## EXERCISE
Print out the data below in full and exactly, skipping the pictures.
Start of INFORMATION SHOWN
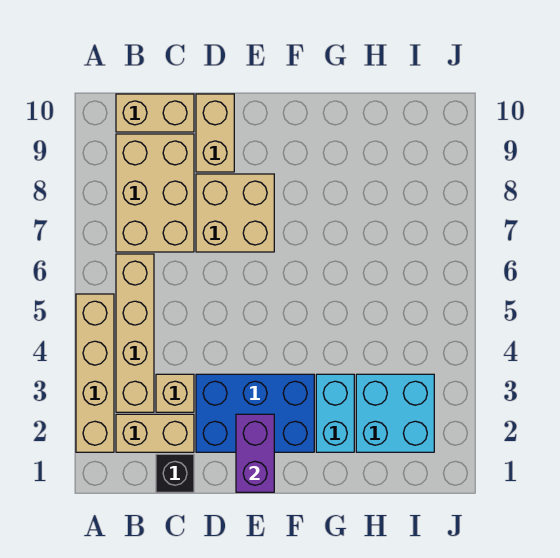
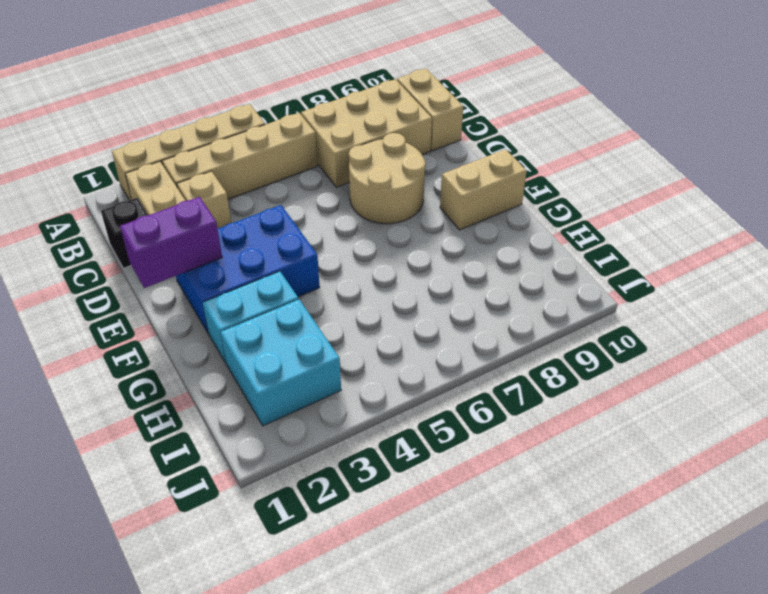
blue brick D2:F3 level 1 -> blue brick E2:F4 level 1
tan brick D7:E8 level 1 -> tan round brick D7:E8 level 1
tan brick D9:D10 level 1 -> tan brick F9:F10 level 1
End of INFORMATION SHOWN
## SOLUTION FOR THIS PROBLEM
blue brick D2:F3 level 1 -> blue brick E2:F4 level 1
tan brick D7:E8 level 1 -> tan round brick D7:E8 level 1
tan brick D9:D10 level 1 -> tan brick F9:F10 level 1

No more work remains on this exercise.